Instructions to follow – Note each line in the data below that holds "moved", and copy it.

[Scene comparison data]
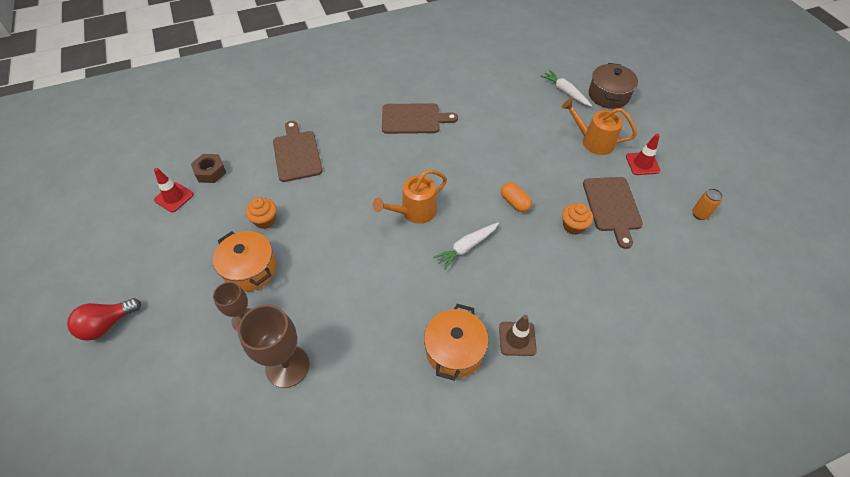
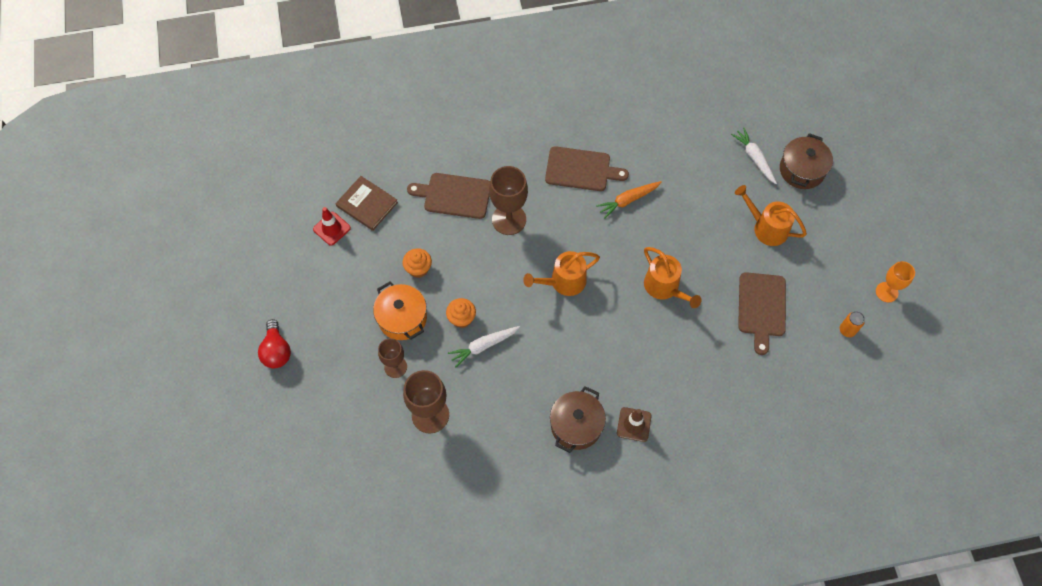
camera: 10 degrees right, 10 degrees up
red light bulb [67,298,141,341] -> red light bulb turned 75 degrees counterclockwise [258,319,291,368]
brown nut [191,154,226,183] -> brown book [335,176,398,231]
brown cutting board [273,121,323,182] -> brown cutting board turned 75 degrees counterclockwise [407,173,490,219]
orange pot [424,304,489,381] -> brown pot [550,386,606,453]
white carrot [433,223,499,270] -> white carrot moved to [448,326,520,367]
orange capsule [501,182,532,212] -> orange watering can [644,247,702,308]
orange cupcake [562,203,593,235] -> orange cupcake moved to [446,298,476,328]
red traffic cone [626,134,661,175] -> none
none -> brown goblet [489,166,528,235]
none -> orange carrot [596,181,662,218]
none -> orange goblet [876,261,915,303]

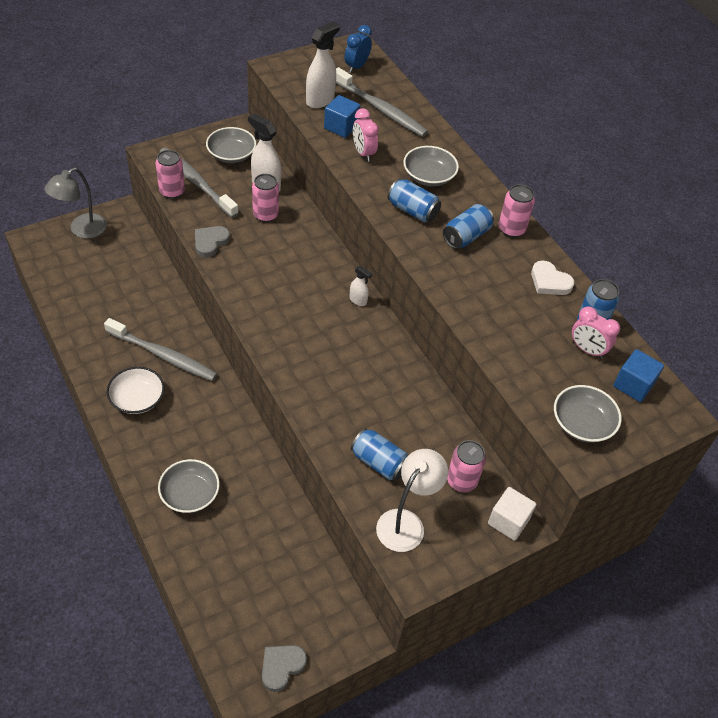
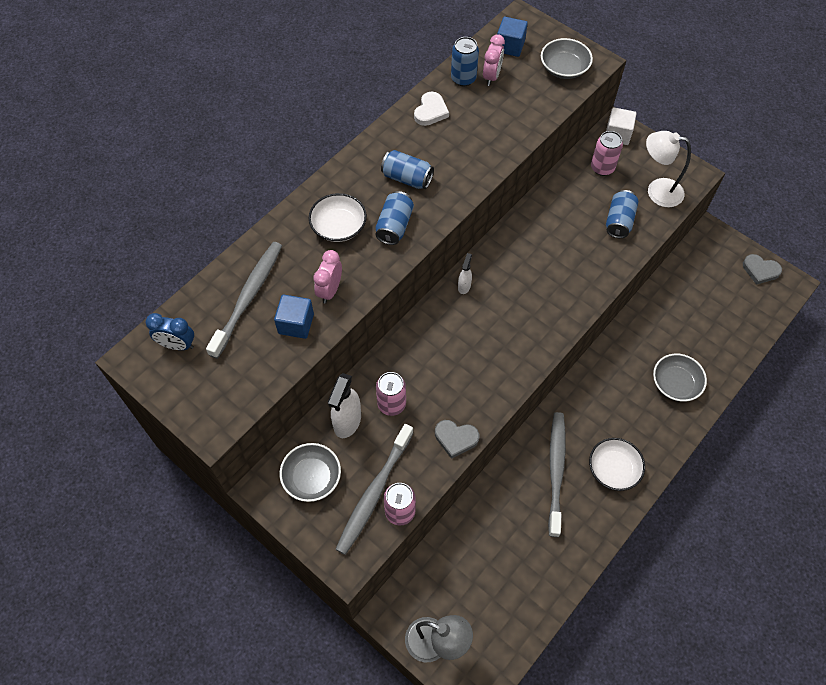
camera: 105 degrees left, 10 degrees up
white spray bottle [306,21,340,108] -> none
pink clock [353,108,379,162] -> pink clock turned 150 degrees clockwise [313,250,342,304]
grey bowl [403,146,459,187] -> white bowl [309,193,367,242]
pink can [499,184,535,237] -> none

Output of the task –
white carrot [433,223,499,270] -> white carrot moved to [448,326,520,367]
orange cupcake [562,203,593,235] -> orange cupcake moved to [446,298,476,328]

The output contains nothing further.